*Task details:* Lines containing "pink" should be pulled from the material below.

*The data:*

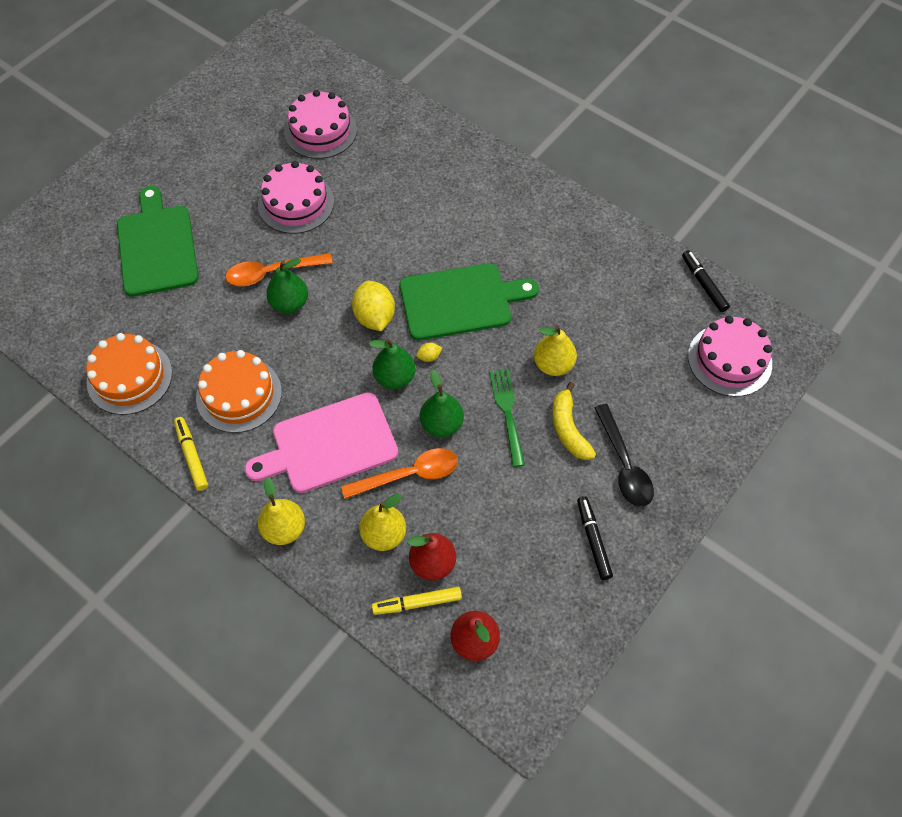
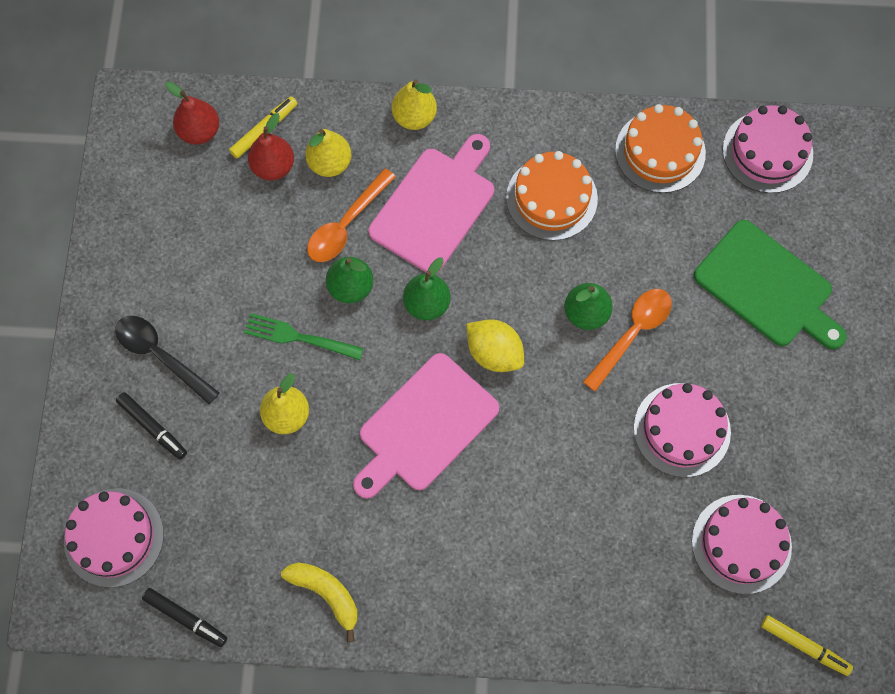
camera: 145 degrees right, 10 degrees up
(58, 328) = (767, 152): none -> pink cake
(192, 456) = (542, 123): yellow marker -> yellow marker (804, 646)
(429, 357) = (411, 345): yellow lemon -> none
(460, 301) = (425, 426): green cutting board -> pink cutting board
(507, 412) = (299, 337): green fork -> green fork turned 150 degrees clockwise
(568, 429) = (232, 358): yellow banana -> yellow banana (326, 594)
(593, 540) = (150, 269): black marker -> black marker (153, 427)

*Result of this exercise:*
(58, 328) = (767, 152): none -> pink cake
(460, 301) = (425, 426): green cutting board -> pink cutting board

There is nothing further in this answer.